# [Your instructions]
Set every entry down again precisely.

Object transformation records
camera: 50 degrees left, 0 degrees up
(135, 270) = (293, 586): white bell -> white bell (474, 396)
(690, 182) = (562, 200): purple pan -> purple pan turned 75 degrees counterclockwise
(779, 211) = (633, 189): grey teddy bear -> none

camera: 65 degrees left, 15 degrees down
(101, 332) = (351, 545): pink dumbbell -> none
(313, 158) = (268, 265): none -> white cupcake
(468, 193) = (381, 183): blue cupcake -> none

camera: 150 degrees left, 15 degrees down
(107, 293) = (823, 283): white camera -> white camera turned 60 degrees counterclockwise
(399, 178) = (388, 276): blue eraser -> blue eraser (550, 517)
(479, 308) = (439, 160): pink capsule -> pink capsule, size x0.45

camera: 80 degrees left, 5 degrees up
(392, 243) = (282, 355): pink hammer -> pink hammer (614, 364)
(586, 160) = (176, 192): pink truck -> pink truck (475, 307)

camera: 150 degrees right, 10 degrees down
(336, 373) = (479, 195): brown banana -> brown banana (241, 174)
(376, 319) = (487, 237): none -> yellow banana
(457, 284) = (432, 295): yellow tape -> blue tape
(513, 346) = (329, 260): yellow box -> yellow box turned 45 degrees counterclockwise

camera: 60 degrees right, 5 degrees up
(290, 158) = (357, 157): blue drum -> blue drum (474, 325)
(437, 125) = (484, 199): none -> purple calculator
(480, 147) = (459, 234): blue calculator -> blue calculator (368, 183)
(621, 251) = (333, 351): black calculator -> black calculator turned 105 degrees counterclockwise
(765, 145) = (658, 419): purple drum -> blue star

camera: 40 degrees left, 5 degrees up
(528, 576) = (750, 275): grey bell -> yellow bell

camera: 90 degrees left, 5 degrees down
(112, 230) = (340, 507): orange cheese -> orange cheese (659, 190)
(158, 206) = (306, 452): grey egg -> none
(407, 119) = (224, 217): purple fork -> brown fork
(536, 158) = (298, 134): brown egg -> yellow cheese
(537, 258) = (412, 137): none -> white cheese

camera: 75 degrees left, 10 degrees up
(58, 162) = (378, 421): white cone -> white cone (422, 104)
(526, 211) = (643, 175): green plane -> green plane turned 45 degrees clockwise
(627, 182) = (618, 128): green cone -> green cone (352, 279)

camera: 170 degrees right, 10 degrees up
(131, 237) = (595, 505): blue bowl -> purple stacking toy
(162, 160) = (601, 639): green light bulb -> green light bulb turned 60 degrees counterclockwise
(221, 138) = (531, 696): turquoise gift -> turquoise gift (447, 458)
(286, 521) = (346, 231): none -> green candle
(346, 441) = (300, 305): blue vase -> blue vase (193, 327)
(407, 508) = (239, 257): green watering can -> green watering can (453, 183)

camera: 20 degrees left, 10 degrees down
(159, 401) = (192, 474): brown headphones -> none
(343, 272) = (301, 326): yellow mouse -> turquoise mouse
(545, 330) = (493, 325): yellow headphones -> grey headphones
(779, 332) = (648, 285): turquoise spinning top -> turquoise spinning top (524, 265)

# [Exercise output]
camera: 50 degrees left, 0 degrees up
(135, 270) = (293, 586): white bell -> white bell (474, 396)
(690, 182) = (562, 200): purple pan -> purple pan turned 75 degrees counterclockwise
(779, 211) = (633, 189): grey teddy bear -> none

camera: 65 degrees left, 15 degrees down
(101, 332) = (351, 545): pink dumbbell -> none
(313, 158) = (268, 265): none -> white cupcake
(468, 193) = (381, 183): blue cupcake -> none

camera: 150 degrees left, 15 degrees down
(107, 293) = (823, 283): white camera -> white camera turned 60 degrees counterclockwise
(399, 178) = (388, 276): blue eraser -> blue eraser (550, 517)
(479, 308) = (439, 160): pink capsule -> pink capsule, size x0.45

camera: 80 degrees left, 5 degrees up
(392, 243) = (282, 355): pink hammer -> pink hammer (614, 364)
(586, 160) = (176, 192): pink truck -> pink truck (475, 307)

camera: 150 degrees right, 10 degrees down
(336, 373) = (479, 195): brown banana -> brown banana (241, 174)
(376, 319) = (487, 237): none -> yellow banana
(457, 284) = (432, 295): yellow tape -> blue tape
(513, 346) = (329, 260): yellow box -> yellow box turned 45 degrees counterclockwise

camera: 60 degrees right, 5 degrees up
(290, 158) = (357, 157): blue drum -> blue drum (474, 325)
(437, 125) = (484, 199): none -> purple calculator
(480, 147) = (459, 234): blue calculator -> blue calculator (368, 183)
(621, 251) = (333, 351): black calculator -> black calculator turned 105 degrees counterclockwise
(765, 145) = (658, 419): purple drum -> blue star

camera: 40 degrees left, 5 degrees up
(528, 576) = (750, 275): grey bell -> yellow bell

camera: 90 degrees left, 5 degrees down
(112, 230) = (340, 507): orange cheese -> orange cheese (659, 190)
(158, 206) = (306, 452): grey egg -> none
(407, 119) = (224, 217): purple fork -> brown fork
(536, 158) = (298, 134): brown egg -> yellow cheese
(537, 258) = (412, 137): none -> white cheese

camera: 75 degrees left, 10 degrees up
(58, 162) = (378, 421): white cone -> white cone (422, 104)
(526, 211) = (643, 175): green plane -> green plane turned 45 degrees clockwise
(627, 182) = (618, 128): green cone -> green cone (352, 279)

camera: 170 degrees right, 10 degrees up
(131, 237) = (595, 505): blue bowl -> purple stacking toy
(162, 160) = (601, 639): green light bulb -> green light bulb turned 60 degrees counterclockwise
(221, 138) = (531, 696): turquoise gift -> turquoise gift (447, 458)
(286, 521) = (346, 231): none -> green candle
(346, 441) = (300, 305): blue vase -> blue vase (193, 327)
(407, 508) = (239, 257): green watering can -> green watering can (453, 183)

camera: 20 degrees left, 10 degrees down
(159, 401) = (192, 474): brown headphones -> none
(343, 272) = (301, 326): yellow mouse -> turquoise mouse
(545, 330) = (493, 325): yellow headphones -> grey headphones
(779, 332) = (648, 285): turquoise spinning top -> turquoise spinning top (524, 265)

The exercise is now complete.